[Data for the task Boundary: Start]

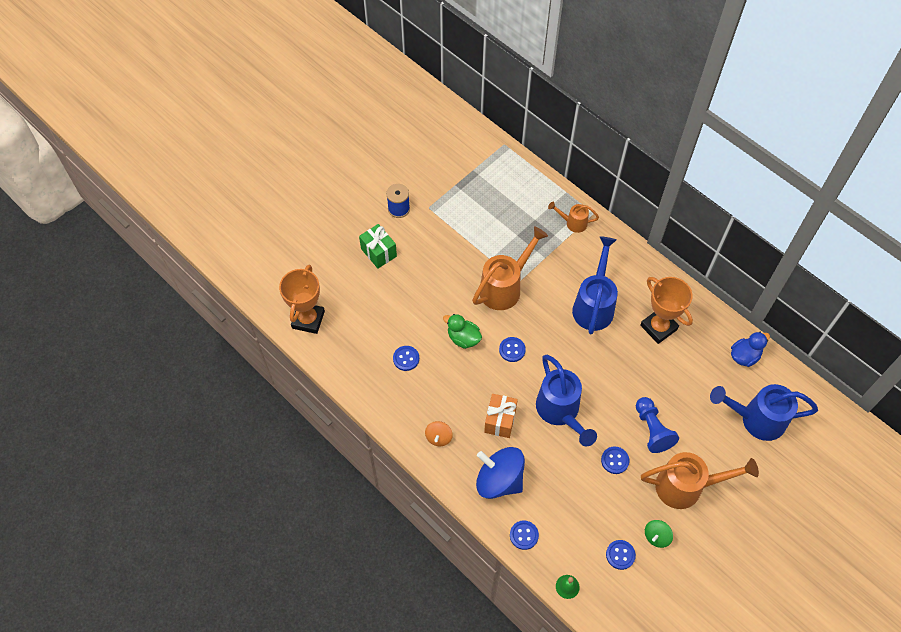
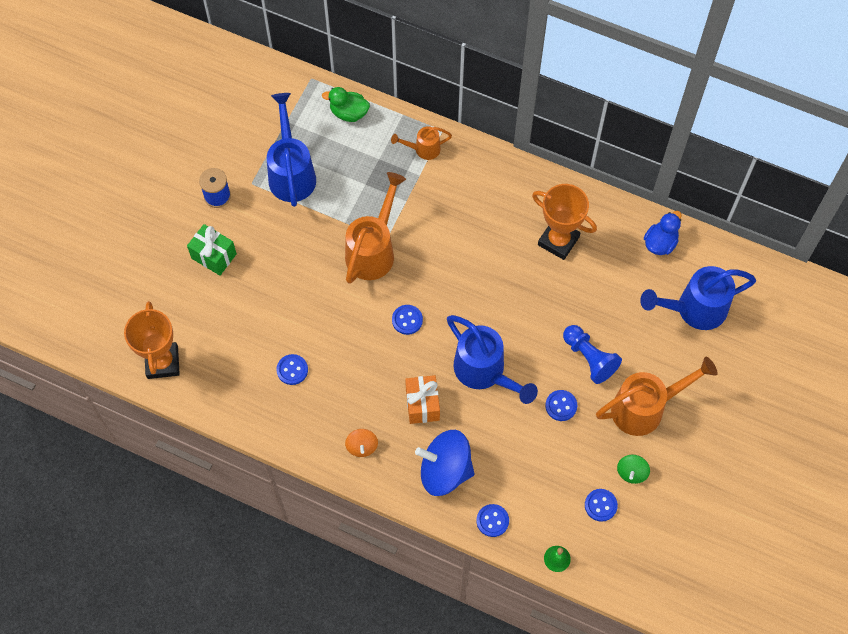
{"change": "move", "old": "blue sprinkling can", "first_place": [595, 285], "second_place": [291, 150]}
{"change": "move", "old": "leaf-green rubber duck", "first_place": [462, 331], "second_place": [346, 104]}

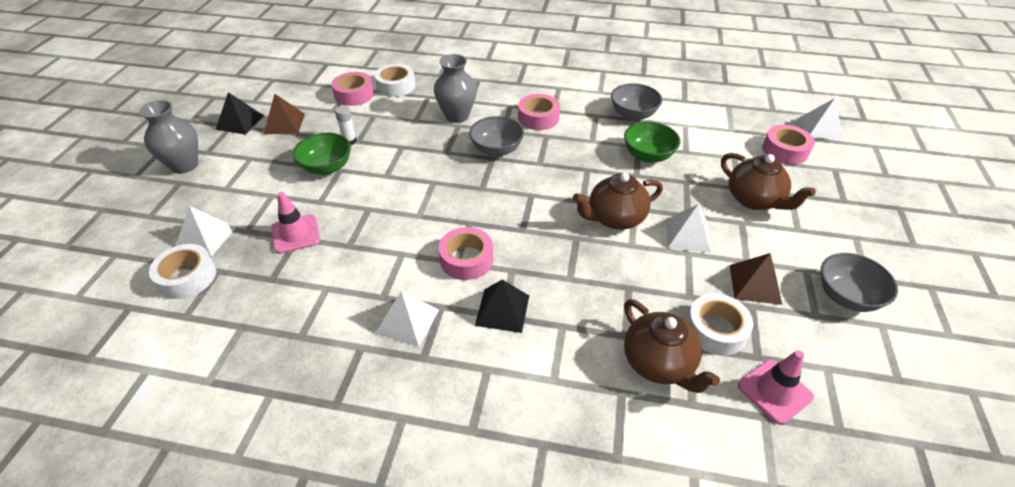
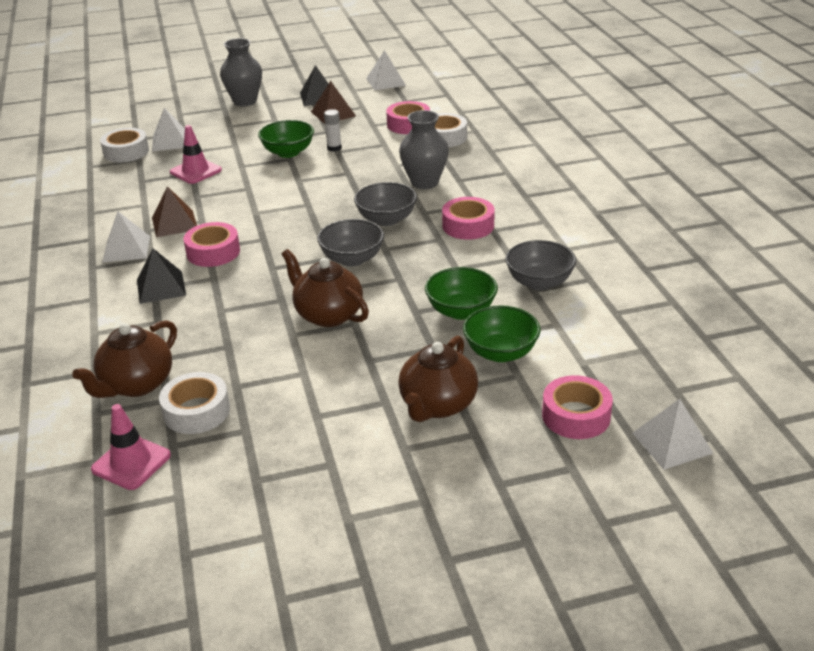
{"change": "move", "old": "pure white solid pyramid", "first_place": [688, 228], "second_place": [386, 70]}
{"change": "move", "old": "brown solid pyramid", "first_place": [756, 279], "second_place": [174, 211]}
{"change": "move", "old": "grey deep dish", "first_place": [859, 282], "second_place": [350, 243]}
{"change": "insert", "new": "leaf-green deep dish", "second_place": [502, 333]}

[Data for the task Boundary: End]

_What the task asks_. Send back the data above word for word, with the pictures left out.

_Written answer_.
{"change": "move", "old": "blue sprinkling can", "first_place": [595, 285], "second_place": [291, 150]}
{"change": "move", "old": "leaf-green rubber duck", "first_place": [462, 331], "second_place": [346, 104]}

{"change": "move", "old": "pure white solid pyramid", "first_place": [688, 228], "second_place": [386, 70]}
{"change": "move", "old": "brown solid pyramid", "first_place": [756, 279], "second_place": [174, 211]}
{"change": "move", "old": "grey deep dish", "first_place": [859, 282], "second_place": [350, 243]}
{"change": "insert", "new": "leaf-green deep dish", "second_place": [502, 333]}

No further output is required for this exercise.